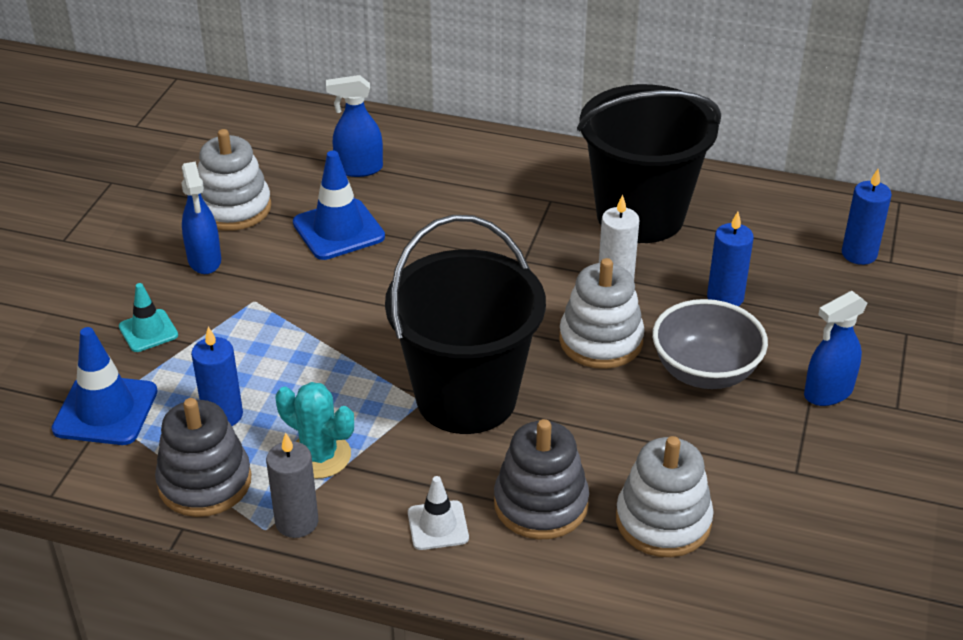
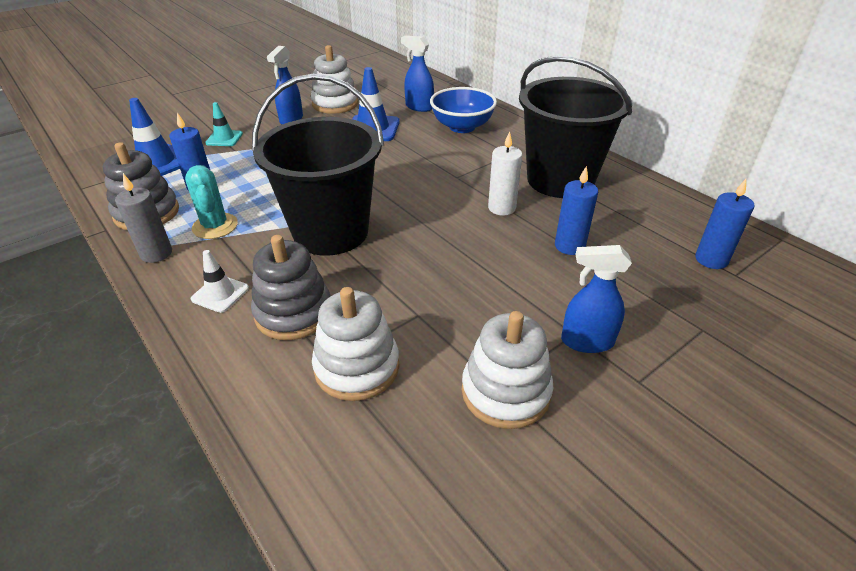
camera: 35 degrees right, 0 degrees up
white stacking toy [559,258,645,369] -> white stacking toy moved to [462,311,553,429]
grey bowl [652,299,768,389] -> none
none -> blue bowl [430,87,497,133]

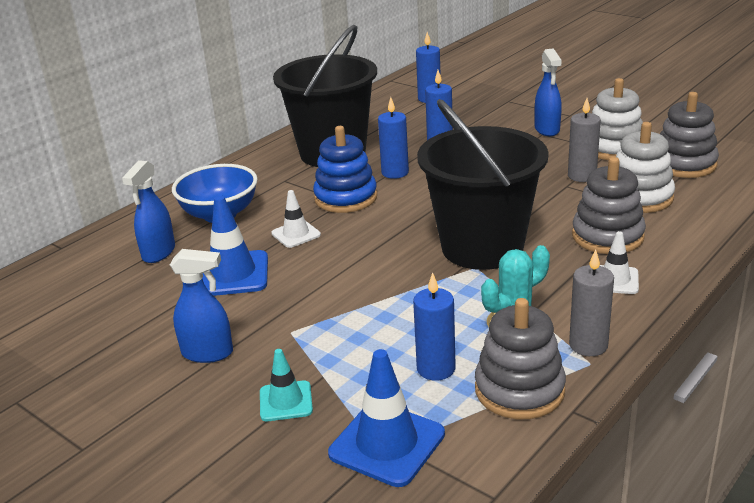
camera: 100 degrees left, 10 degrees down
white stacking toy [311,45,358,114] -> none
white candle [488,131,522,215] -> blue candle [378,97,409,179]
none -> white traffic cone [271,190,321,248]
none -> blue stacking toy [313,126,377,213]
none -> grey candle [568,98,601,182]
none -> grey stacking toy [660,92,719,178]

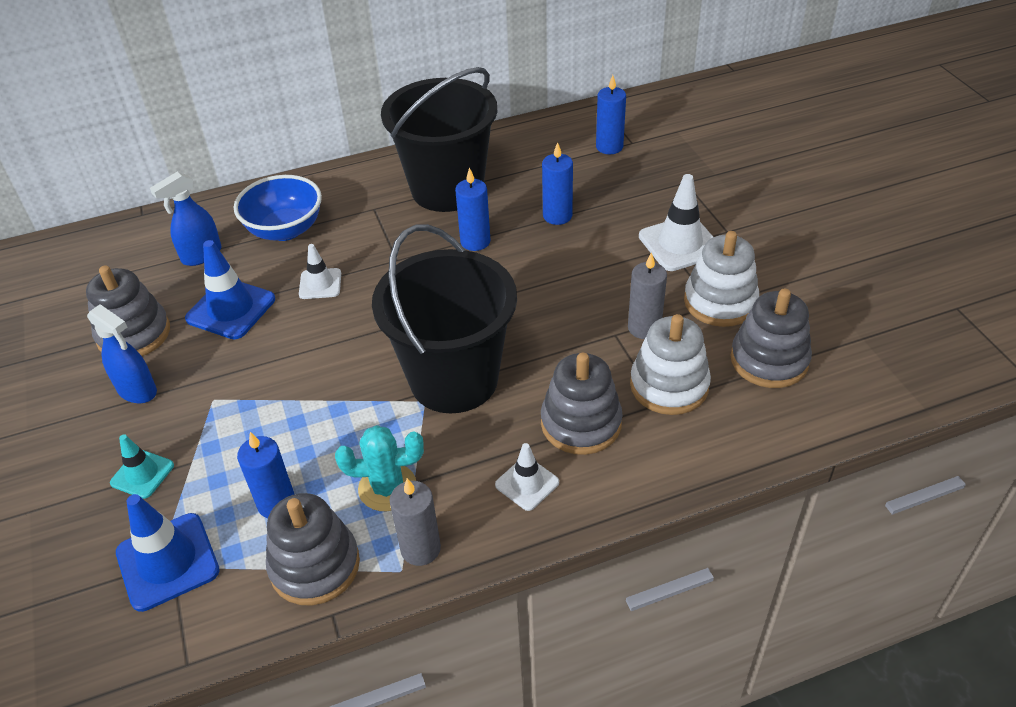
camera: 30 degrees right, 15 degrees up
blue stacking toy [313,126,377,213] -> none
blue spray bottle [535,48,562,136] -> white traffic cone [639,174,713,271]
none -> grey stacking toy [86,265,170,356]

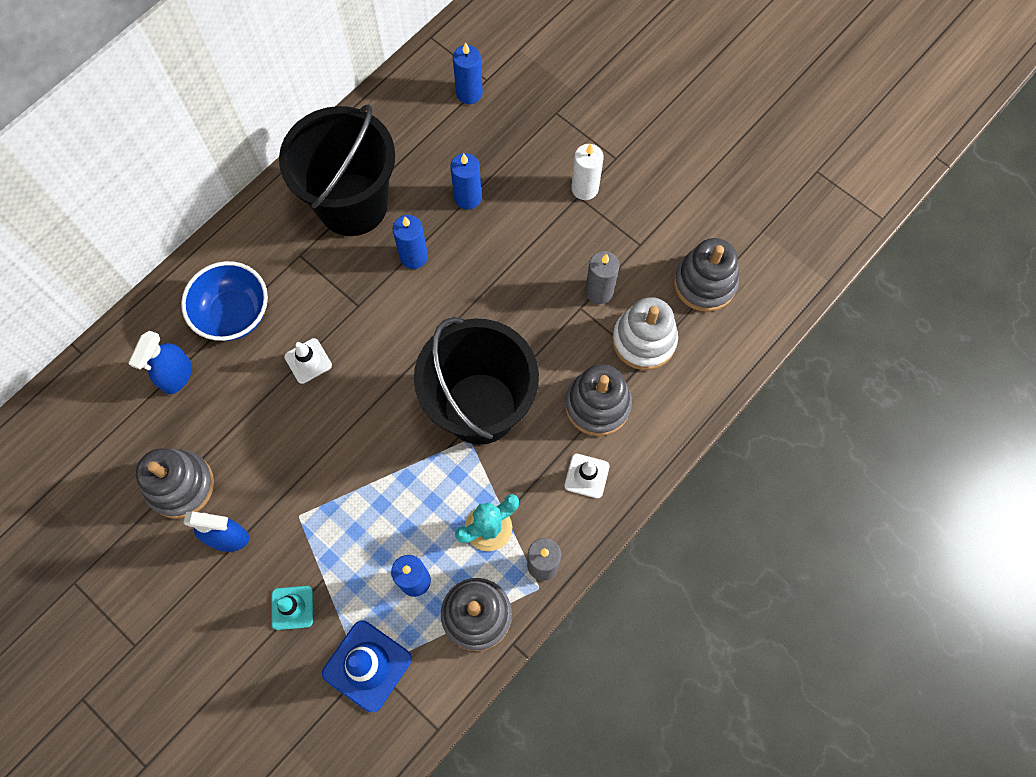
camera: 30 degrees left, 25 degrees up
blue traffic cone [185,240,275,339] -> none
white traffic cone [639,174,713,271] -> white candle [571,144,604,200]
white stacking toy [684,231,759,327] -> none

################

WHAT NEEDS TO BE DONE: Repeat only the lines from the one holding "blue traffic cone [185,240,275,339] -> none" through the last line of the data.

ANSWER SPACE:
blue traffic cone [185,240,275,339] -> none
white traffic cone [639,174,713,271] -> white candle [571,144,604,200]
white stacking toy [684,231,759,327] -> none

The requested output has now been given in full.